→ EXERCISE OBJECTIVE
The number of lines below holding the string "slope" is the only answer wanted.

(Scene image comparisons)

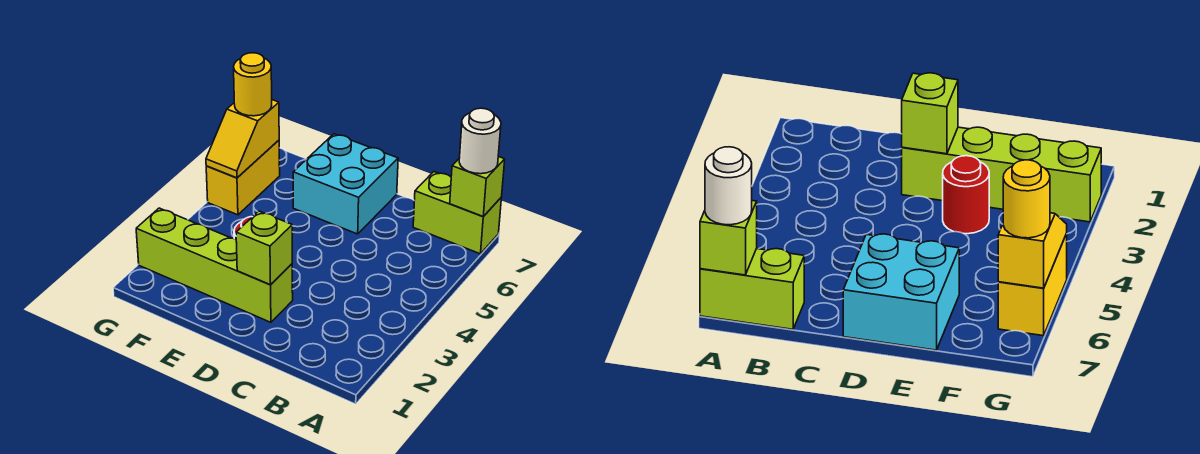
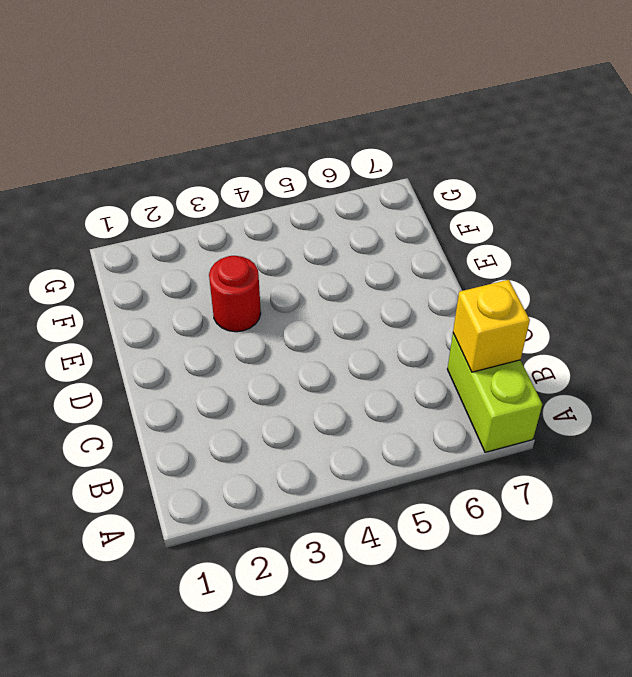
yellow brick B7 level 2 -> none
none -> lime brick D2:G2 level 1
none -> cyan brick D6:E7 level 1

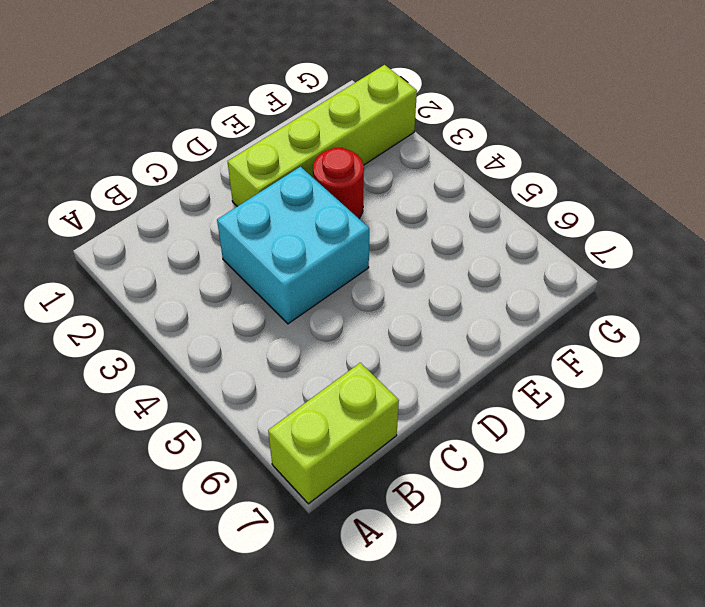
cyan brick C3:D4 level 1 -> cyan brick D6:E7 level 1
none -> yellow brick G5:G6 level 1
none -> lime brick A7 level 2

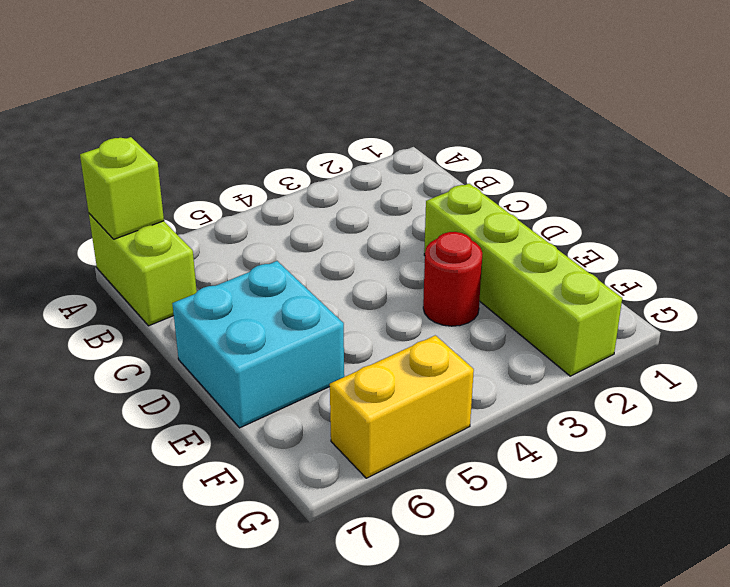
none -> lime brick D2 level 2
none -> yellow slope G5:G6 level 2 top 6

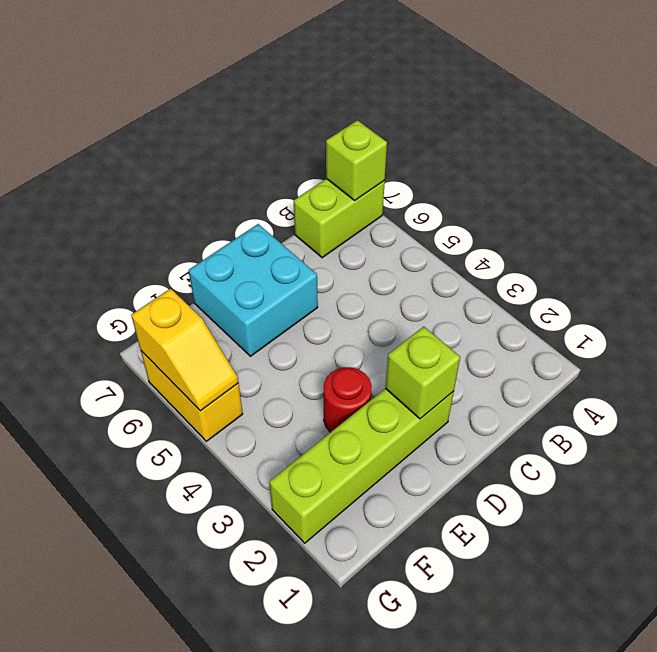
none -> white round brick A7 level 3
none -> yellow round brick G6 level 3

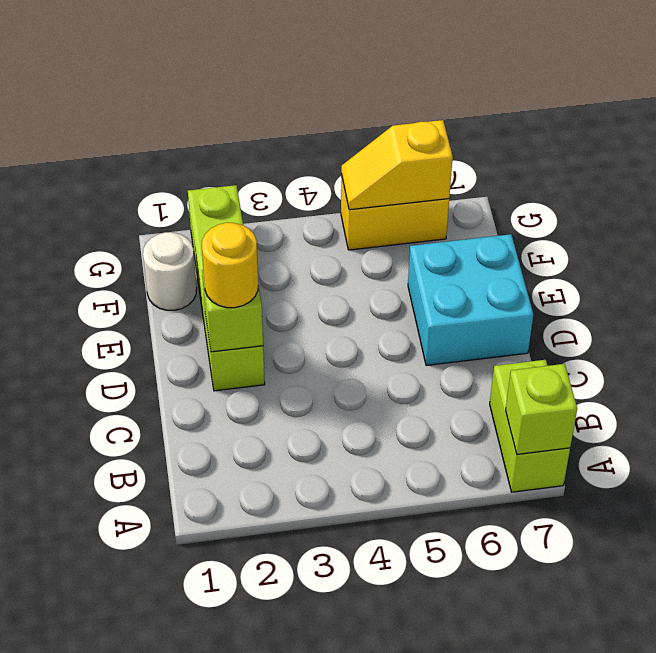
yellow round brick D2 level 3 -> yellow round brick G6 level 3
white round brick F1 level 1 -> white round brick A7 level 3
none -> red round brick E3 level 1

==

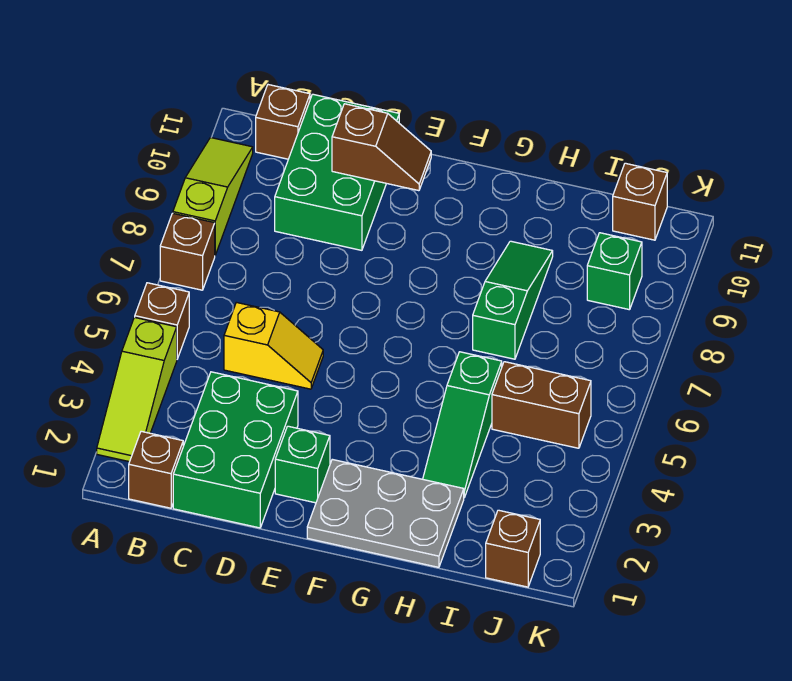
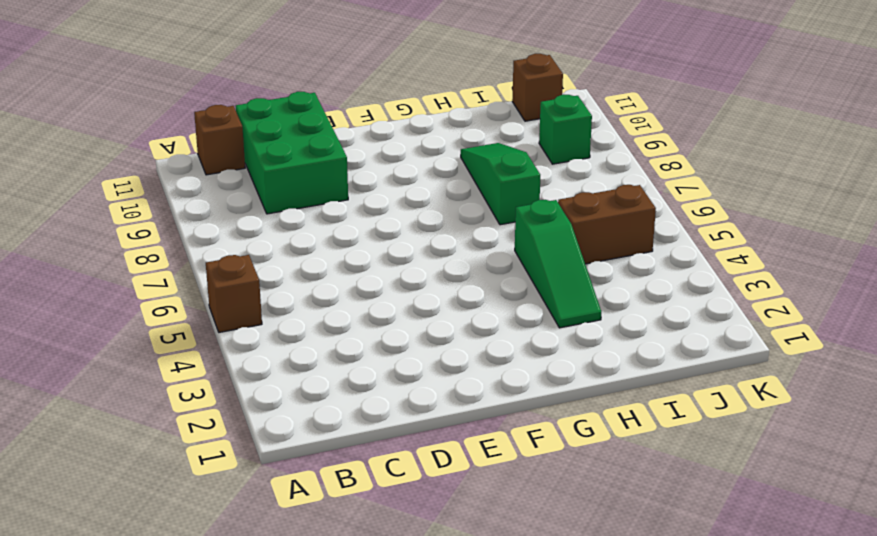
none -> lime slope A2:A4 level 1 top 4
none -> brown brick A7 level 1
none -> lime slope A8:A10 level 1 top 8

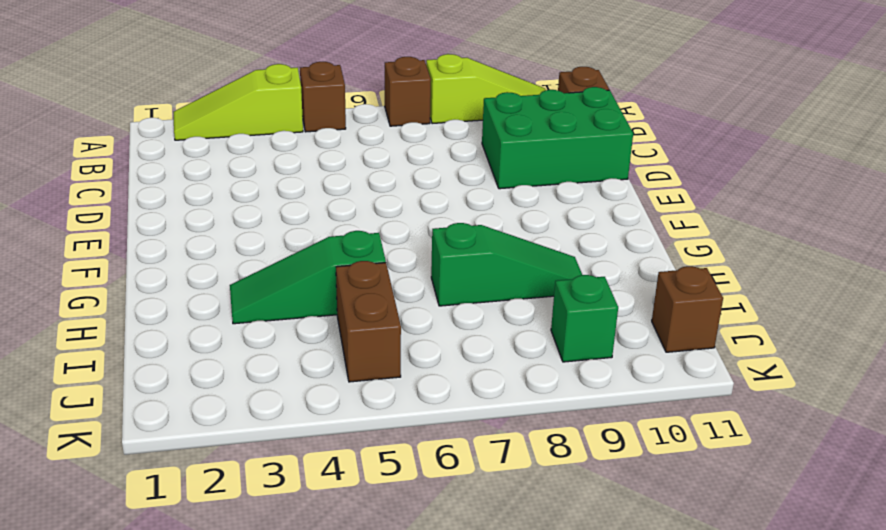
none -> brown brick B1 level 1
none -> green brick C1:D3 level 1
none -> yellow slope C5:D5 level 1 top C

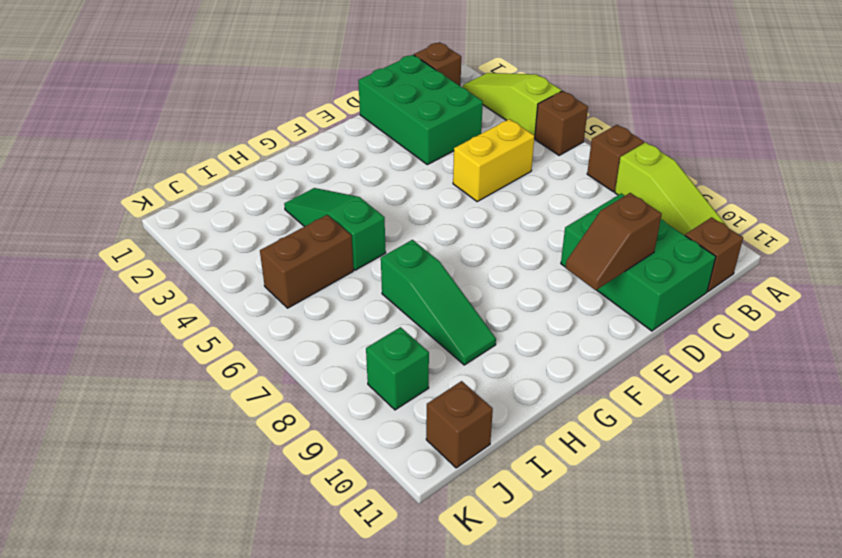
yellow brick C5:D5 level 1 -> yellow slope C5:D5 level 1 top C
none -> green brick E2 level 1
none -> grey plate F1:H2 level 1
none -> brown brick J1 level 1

→ EXERCISE RESPONSE
5